[[ Given records, beginning ]]

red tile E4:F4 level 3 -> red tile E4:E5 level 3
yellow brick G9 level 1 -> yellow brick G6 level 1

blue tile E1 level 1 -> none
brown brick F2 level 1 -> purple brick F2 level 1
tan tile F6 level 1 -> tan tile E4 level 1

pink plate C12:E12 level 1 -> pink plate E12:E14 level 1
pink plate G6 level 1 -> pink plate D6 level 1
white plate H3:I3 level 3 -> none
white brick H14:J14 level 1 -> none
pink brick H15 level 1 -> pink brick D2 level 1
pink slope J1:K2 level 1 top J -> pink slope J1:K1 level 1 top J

[[ Given records, end ]]
[[ Given records, beginning ]]

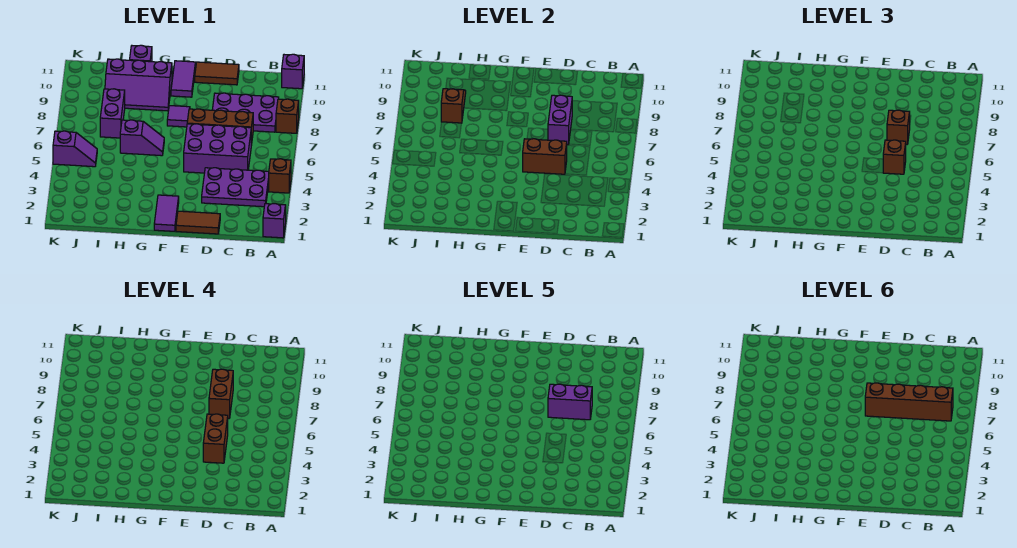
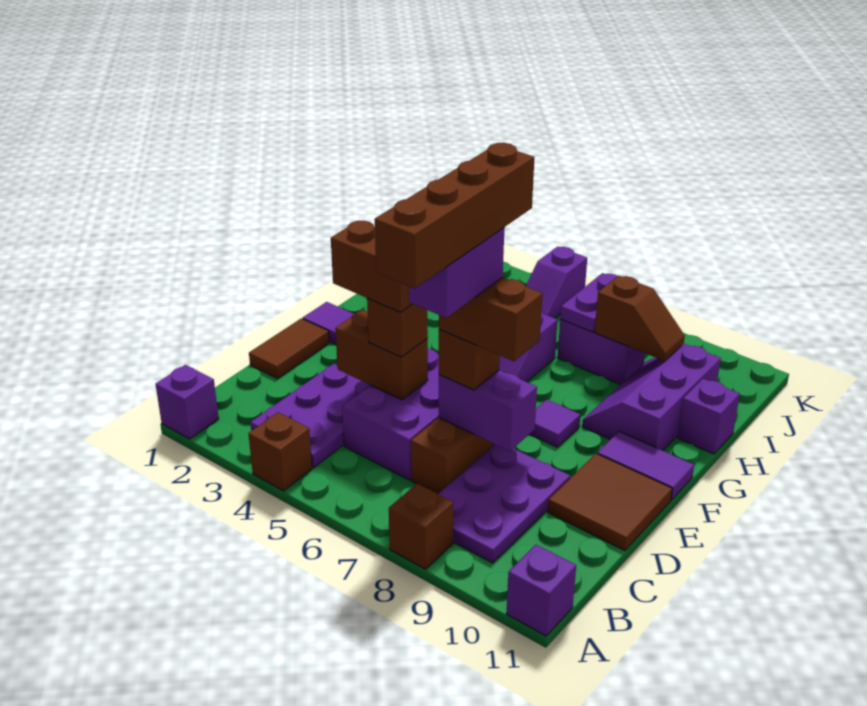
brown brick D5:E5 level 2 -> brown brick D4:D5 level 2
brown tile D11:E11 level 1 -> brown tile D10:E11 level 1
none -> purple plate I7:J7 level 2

[[ Given records, end ]]

> [Exercise objective]: Going through the listing above, copy out every line that has the string "purple".

> [Task output]:
brown brick F2 level 1 -> purple brick F2 level 1
none -> purple plate I7:J7 level 2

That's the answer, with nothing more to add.